-- What you have to do --
Which lines of the data include the string "diode"? List them all.

Supplied information section start

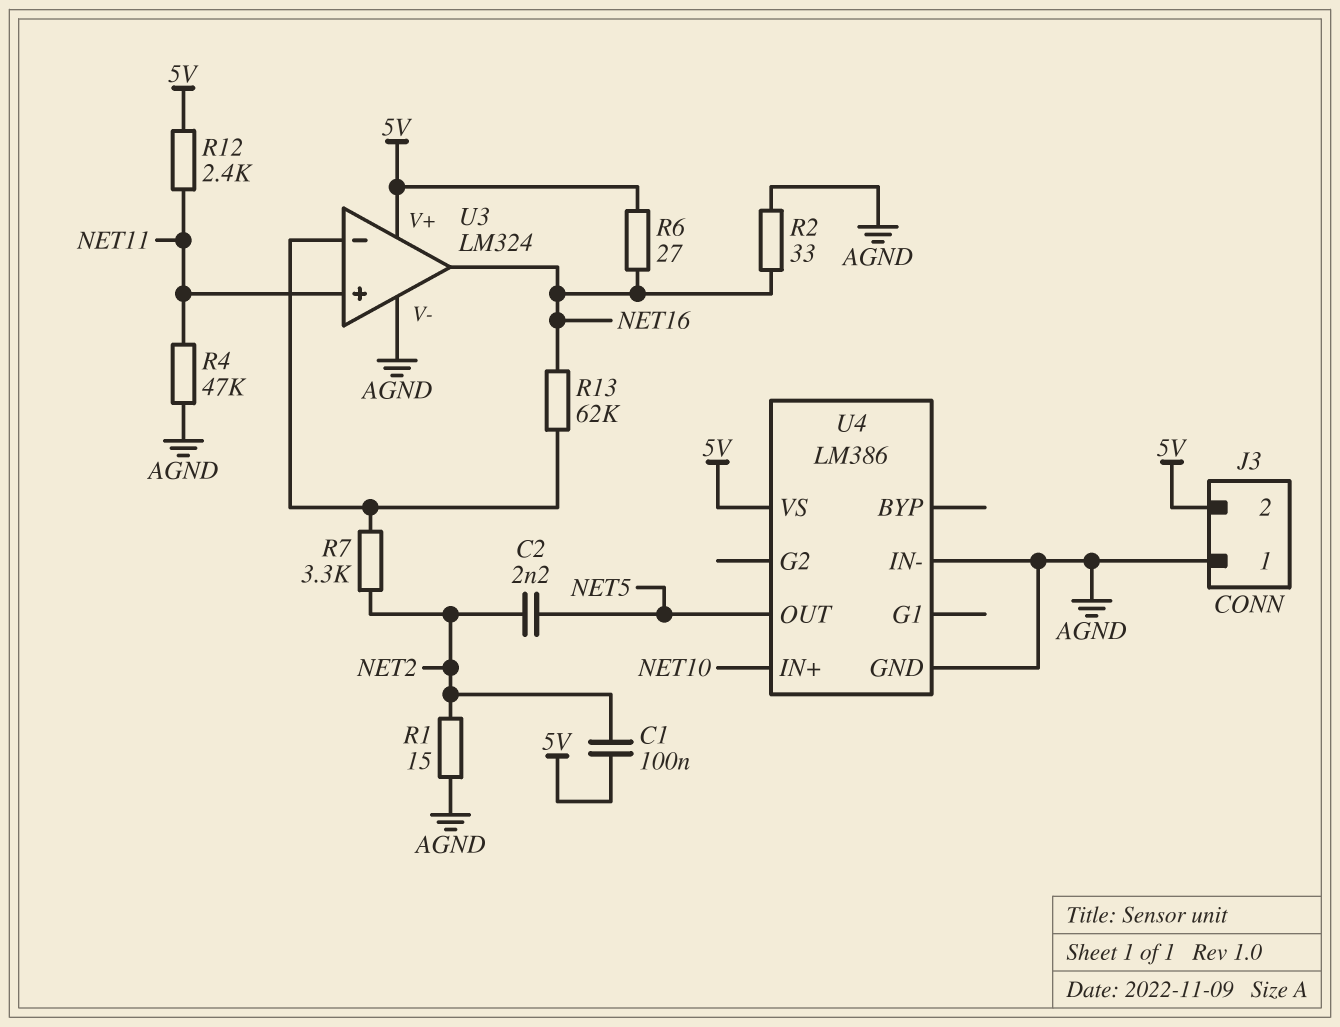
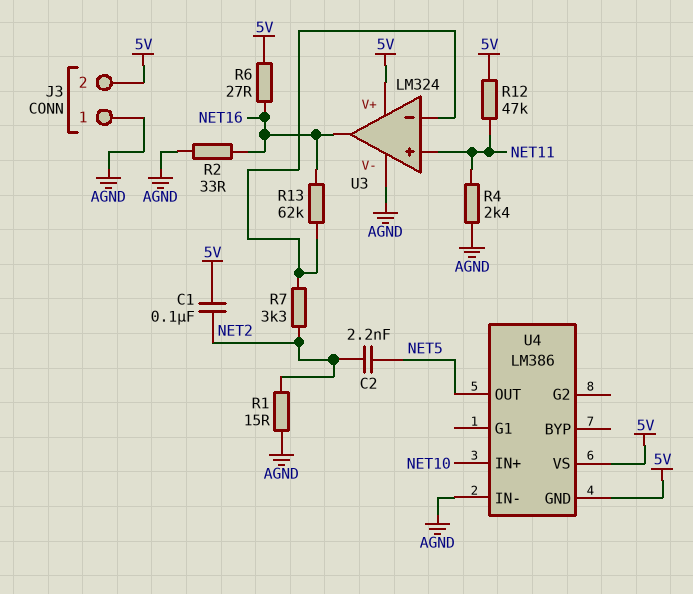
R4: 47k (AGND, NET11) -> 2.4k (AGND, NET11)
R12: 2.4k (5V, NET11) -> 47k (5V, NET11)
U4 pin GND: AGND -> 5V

Supplied information section end
Supplied information section start

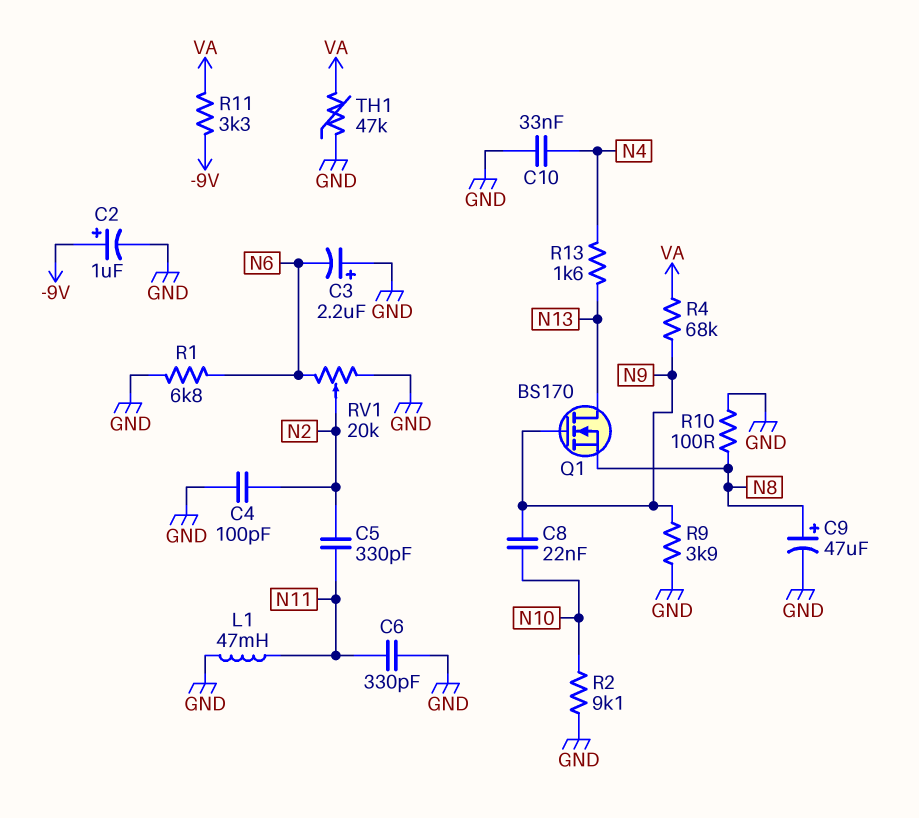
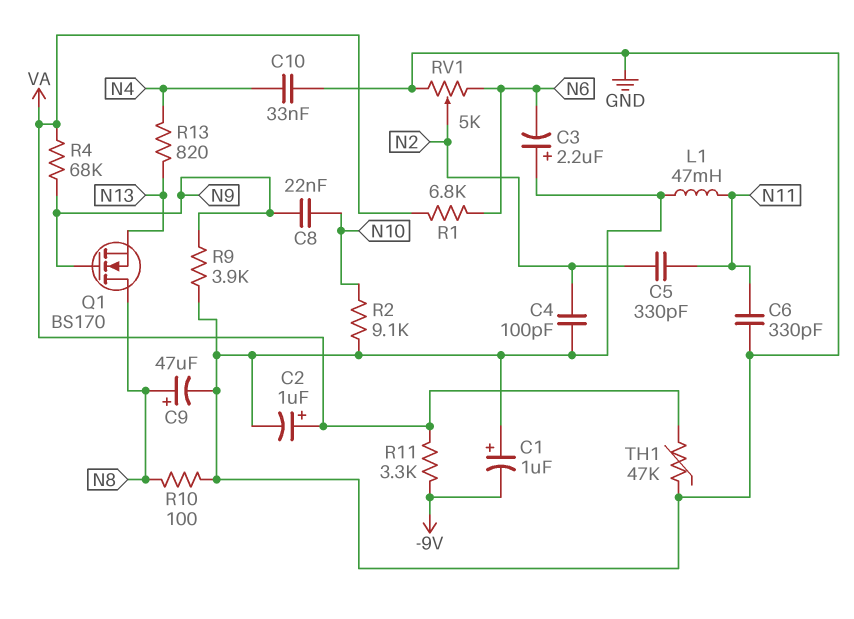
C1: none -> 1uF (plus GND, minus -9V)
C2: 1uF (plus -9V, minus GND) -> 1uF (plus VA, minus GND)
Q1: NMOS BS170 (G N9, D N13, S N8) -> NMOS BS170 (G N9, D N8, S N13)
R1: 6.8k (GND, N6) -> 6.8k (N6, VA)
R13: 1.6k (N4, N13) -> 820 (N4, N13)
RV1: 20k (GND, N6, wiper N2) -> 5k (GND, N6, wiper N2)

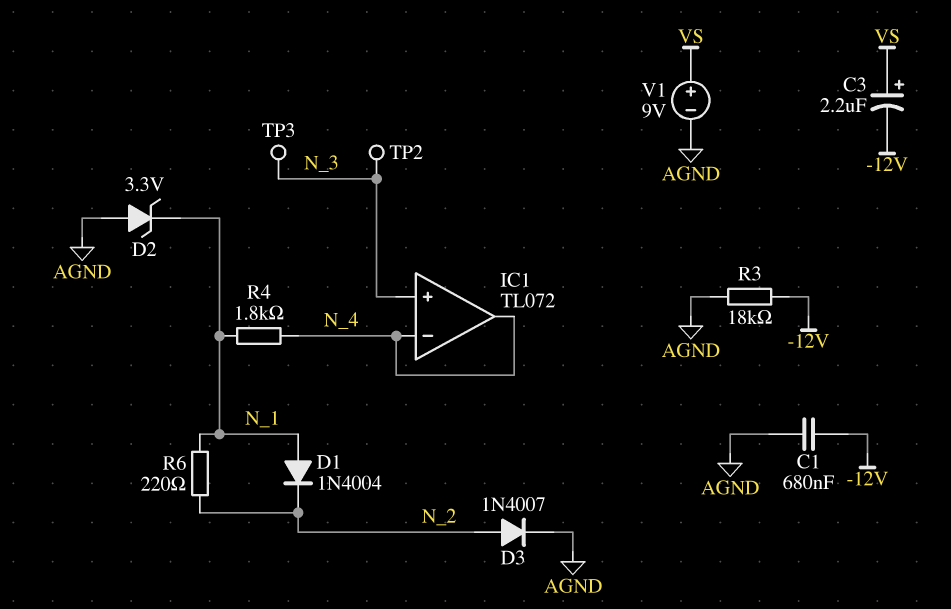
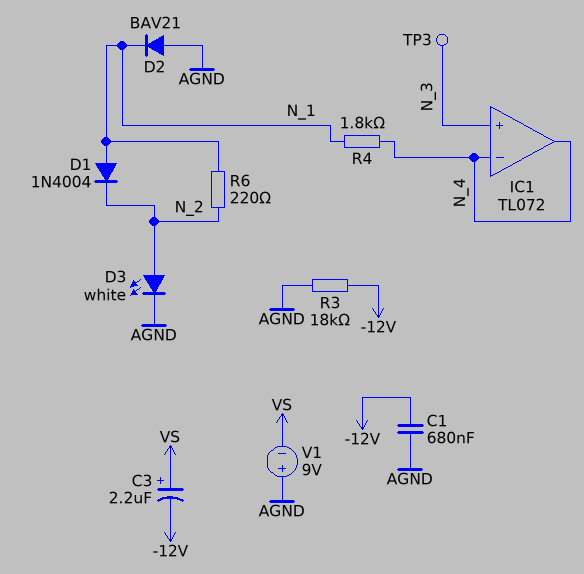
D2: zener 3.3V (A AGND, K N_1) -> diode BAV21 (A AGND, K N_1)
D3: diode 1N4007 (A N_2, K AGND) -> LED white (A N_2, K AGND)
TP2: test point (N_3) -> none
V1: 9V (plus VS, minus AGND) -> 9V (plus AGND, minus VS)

Supplied information section end
Supplied information section start

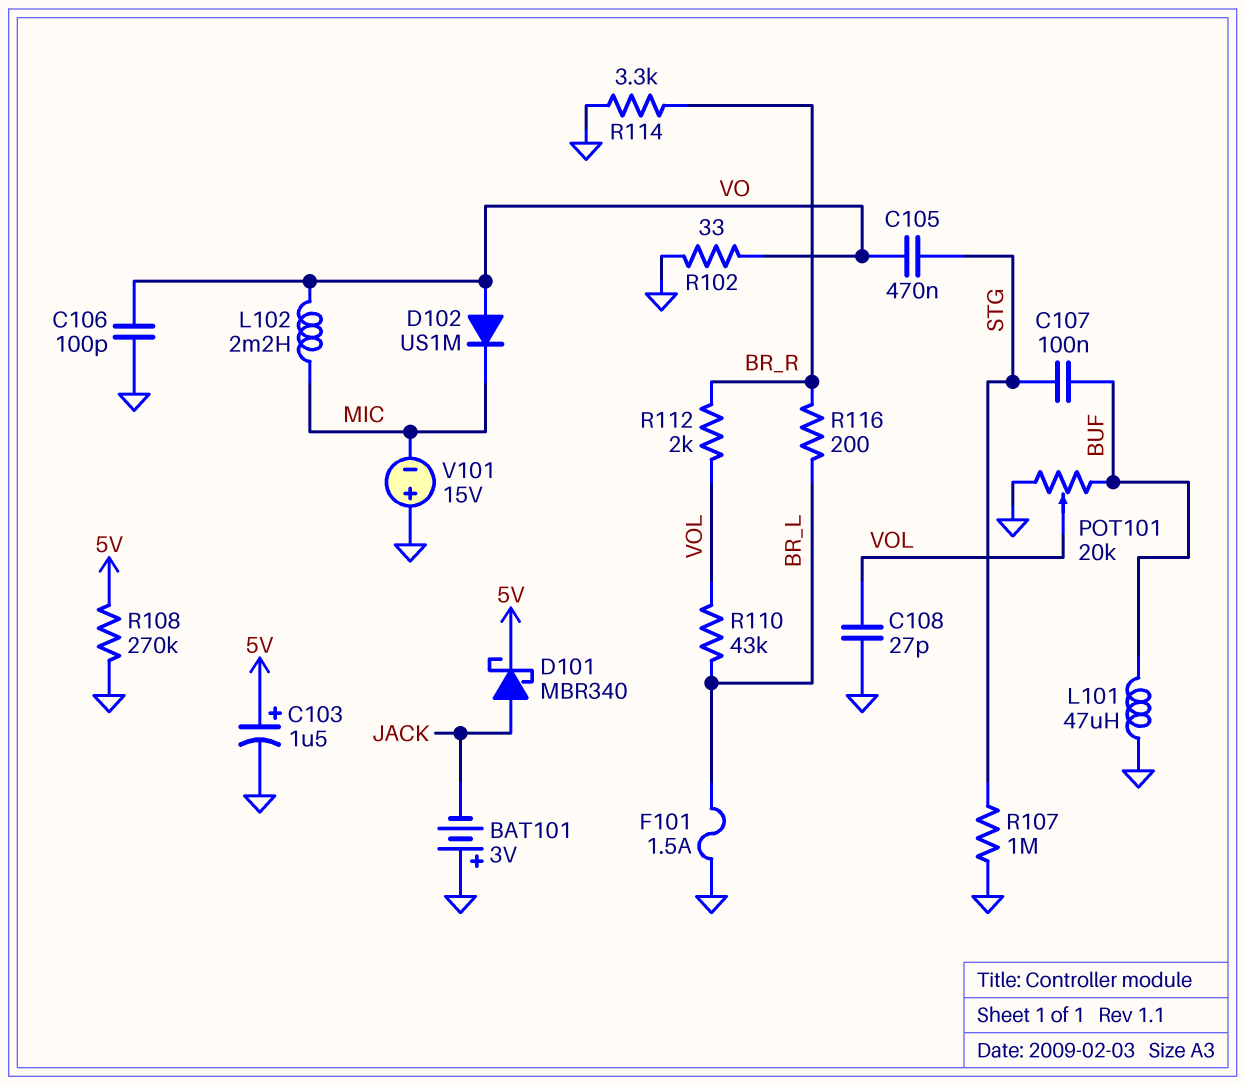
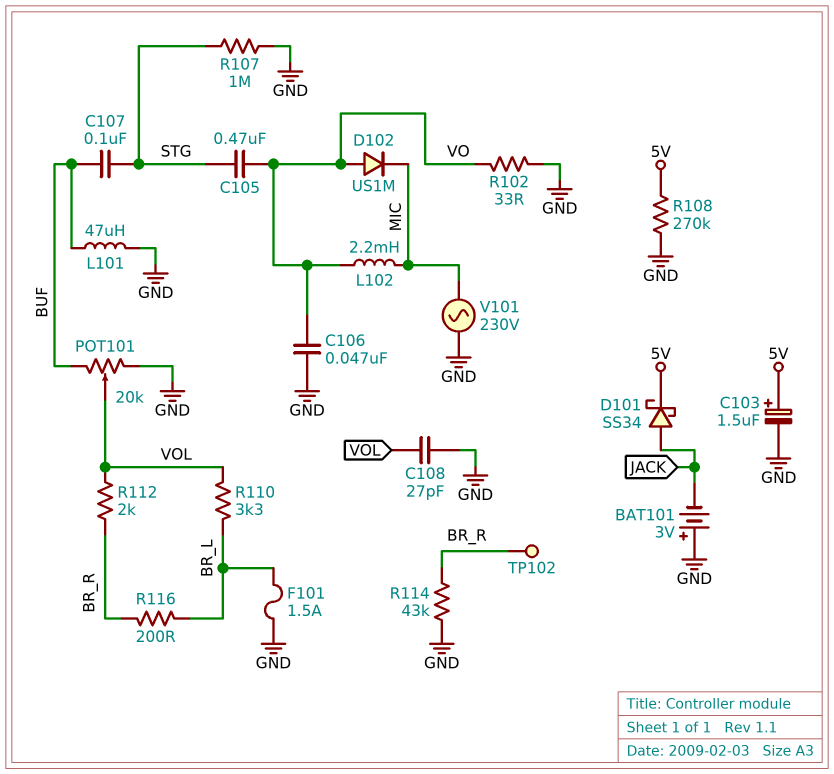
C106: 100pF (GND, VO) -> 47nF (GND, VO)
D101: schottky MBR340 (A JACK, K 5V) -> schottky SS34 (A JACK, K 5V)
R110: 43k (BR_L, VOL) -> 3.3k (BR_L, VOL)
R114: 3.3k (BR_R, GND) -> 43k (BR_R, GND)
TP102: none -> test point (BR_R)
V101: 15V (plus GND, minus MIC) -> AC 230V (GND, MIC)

Supplied information section end

-- Answer for the task --
D2: zener 3.3V (A AGND, K N_1) -> diode BAV21 (A AGND, K N_1)
D3: diode 1N4007 (A N_2, K AGND) -> LED white (A N_2, K AGND)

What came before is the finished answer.